**TASK REQUIREMENTS:** Return, exactly as written, all lines from the line containing "(259, 519) = (134, 231): turquoise" to the end of the entries below, with both ends included.

**Object matching data:**

---------------

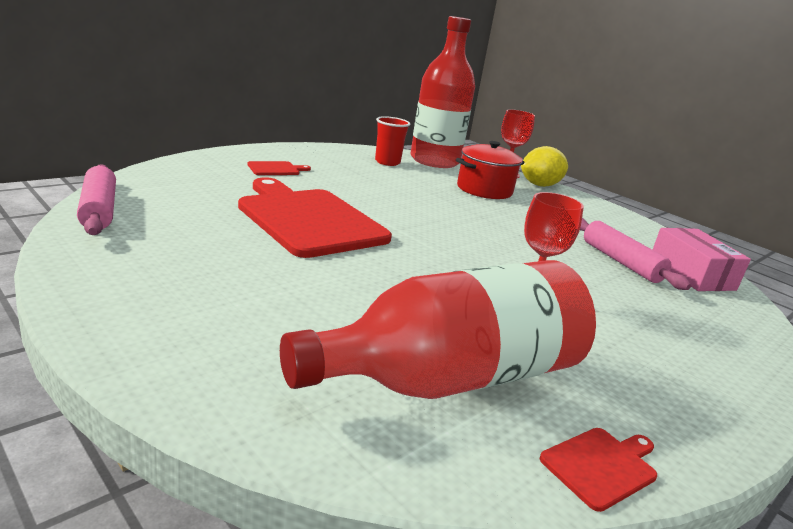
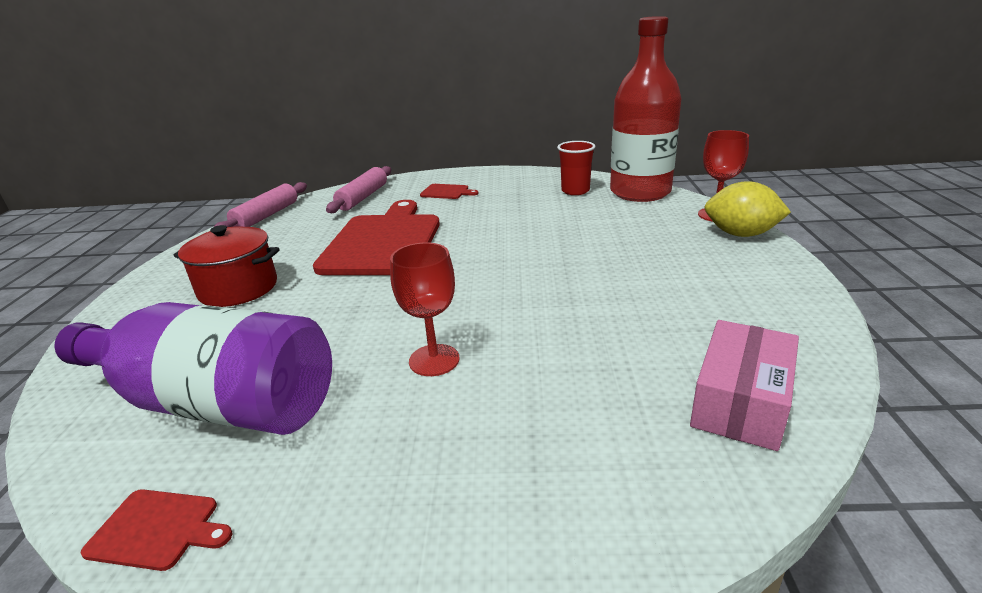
camera: 50 degrees right, 5 degrees up
(451, 378) = (216, 403): red bottle -> purple bottle
(484, 190) = (636, 232): red pot -> red pot (238, 288)
(620, 262) = (645, 354): pink rolling pin -> pink rolling pin (363, 197)

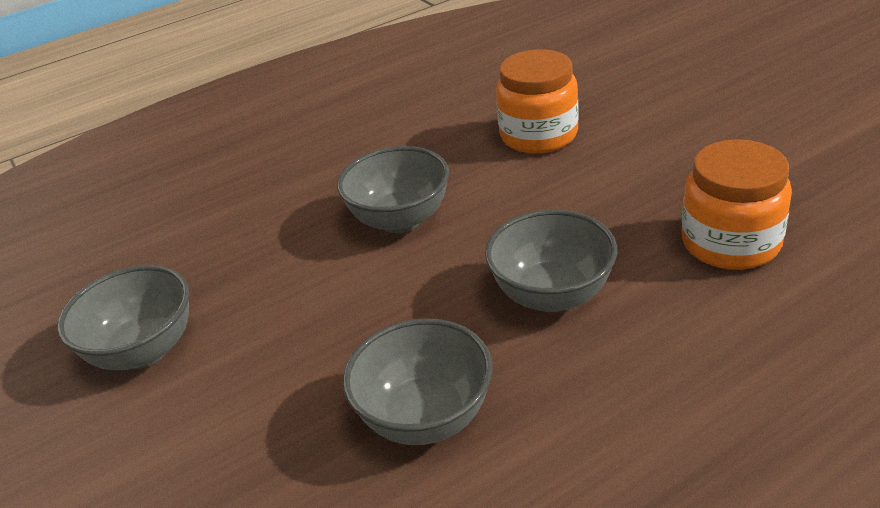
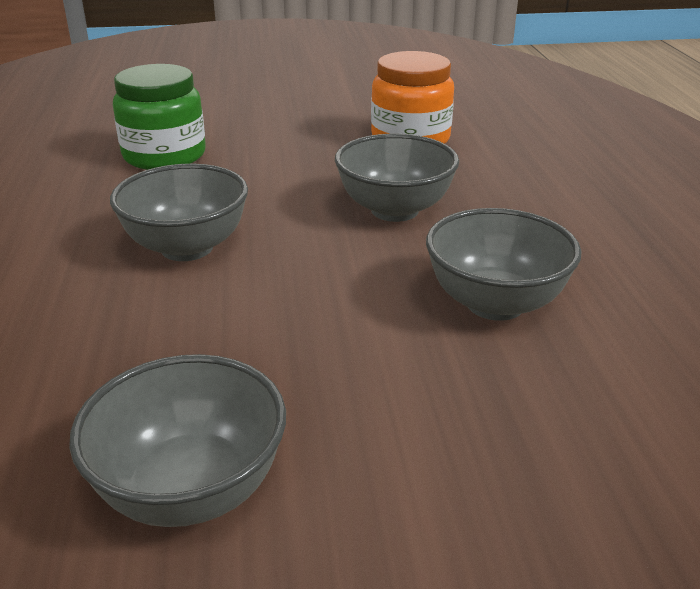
camera: 70 degrees left, 5 degrees down
(538, 135) = (164, 156): orange jar -> green jar

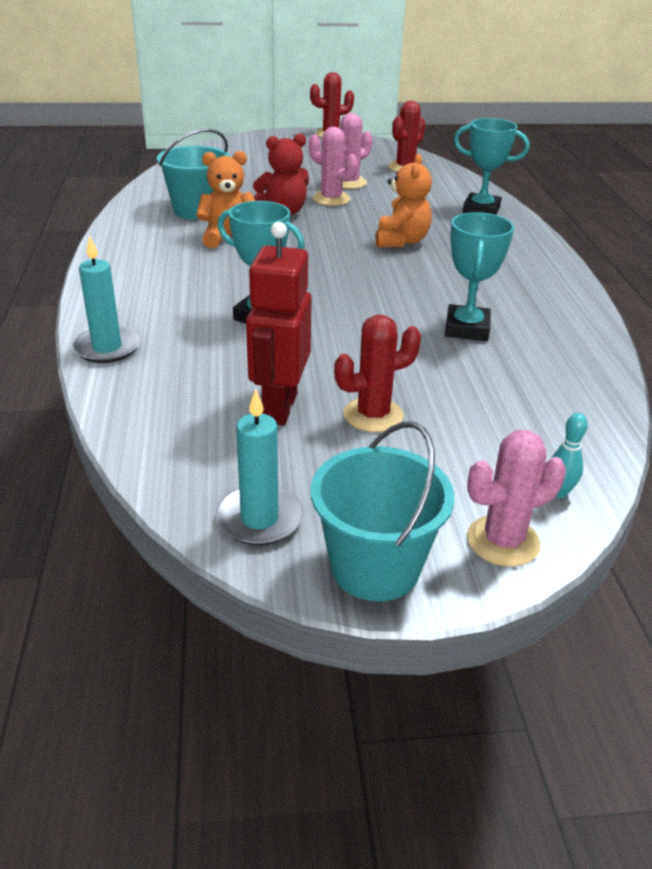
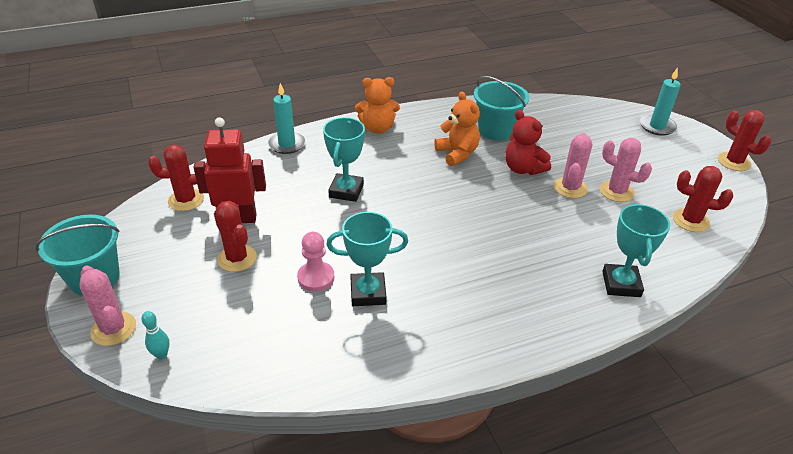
camera: 75 degrees right, 5 degrees up
(200, 456) = (186, 200): none -> red cactus
(259, 519) = (134, 231): turquoise candle -> turquoise candle (657, 126)
(401, 241) = (509, 239): orange teddy bear -> orange teddy bear (377, 128)
(431, 358) = (316, 277): none -> pink pawn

---------------

**TASK ANSWER:**
(259, 519) = (134, 231): turquoise candle -> turquoise candle (657, 126)
(401, 241) = (509, 239): orange teddy bear -> orange teddy bear (377, 128)
(431, 358) = (316, 277): none -> pink pawn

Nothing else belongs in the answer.